*What you should do:* Please transcribe, word for word, the line containing "grey hat [733,409,813,487]" and every line after it through the end of the records below, and nothing else.

Items from a data source
##############################

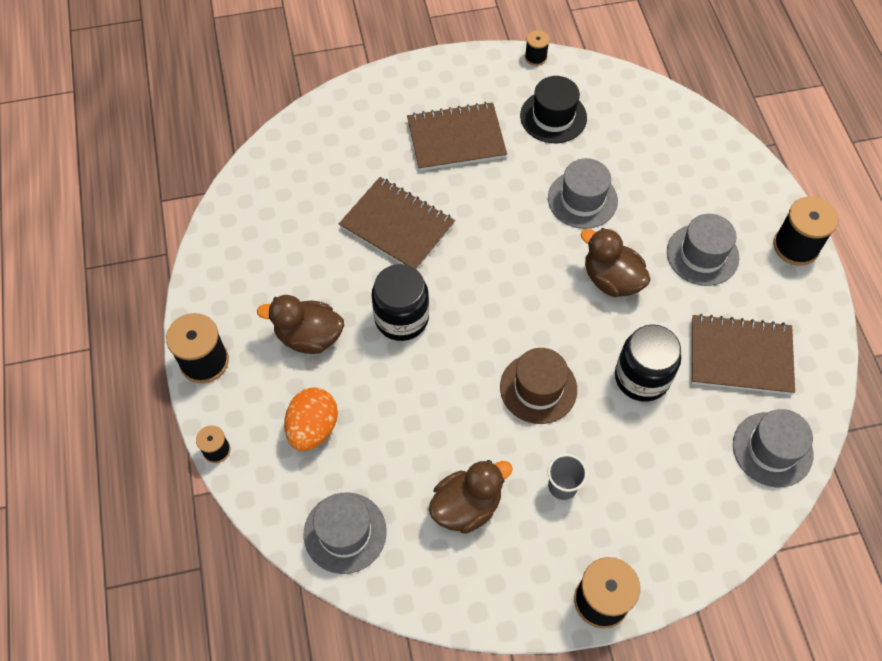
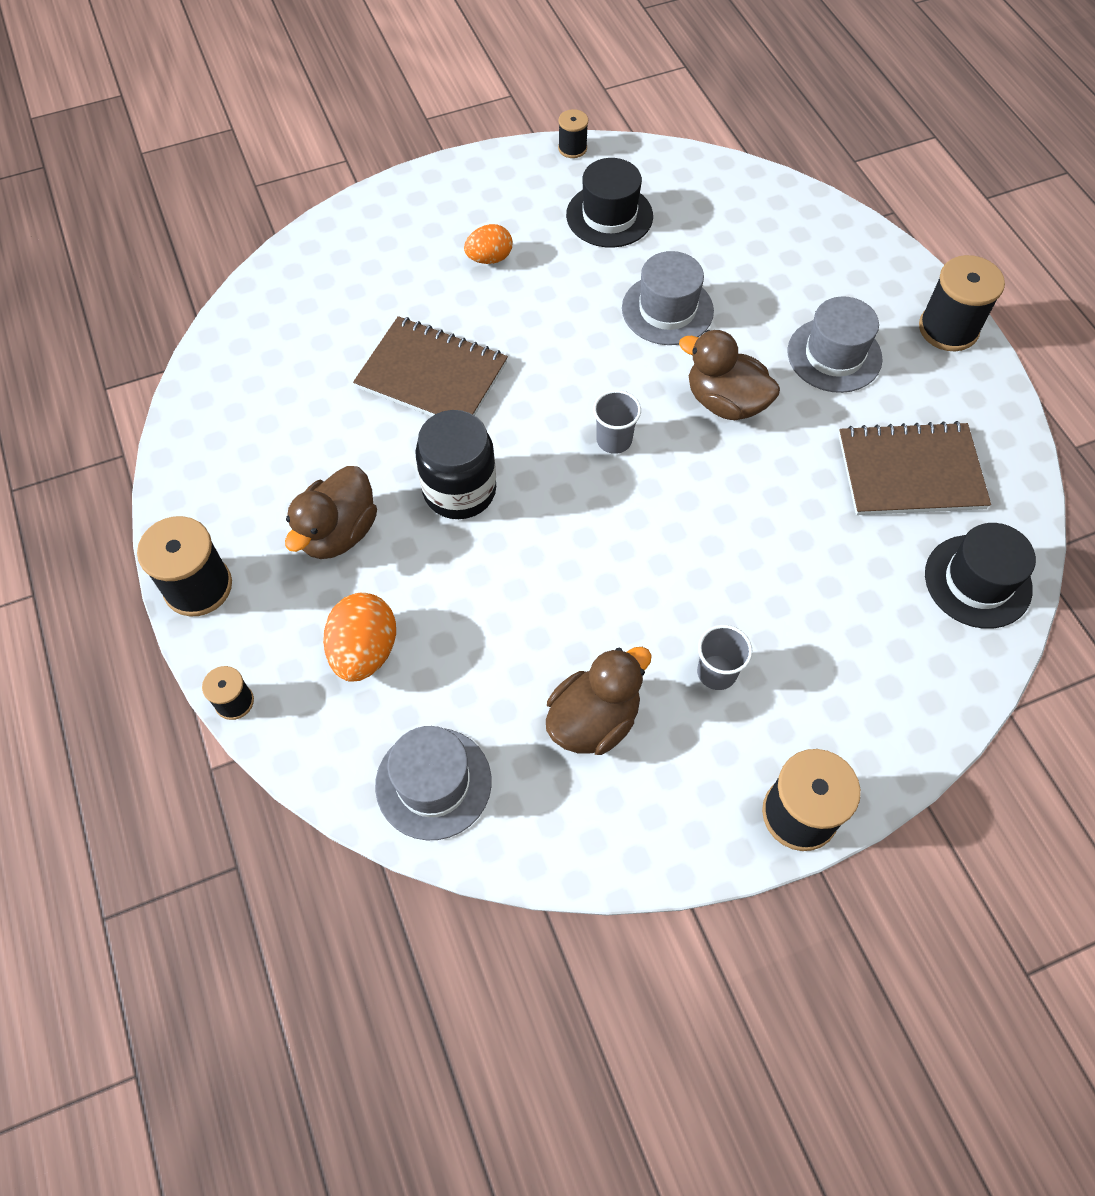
camera: 10 degrees left, 0 degrees up
brown duck [257,295,344,354] -> brown duck turned 60 degrees counterclockwise [285,466,377,559]
brown notebook [407,102,507,171] -> orange egg [464,224,513,264]
brown hat [500,348,577,424] -> none
black jar [615,324,681,402] -> none
grey hat [733,409,813,487] -> black hat [925,523,1036,629]
none -> grey cup [593,390,641,454]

##############################

*Solution for this problem:*
grey hat [733,409,813,487] -> black hat [925,523,1036,629]
none -> grey cup [593,390,641,454]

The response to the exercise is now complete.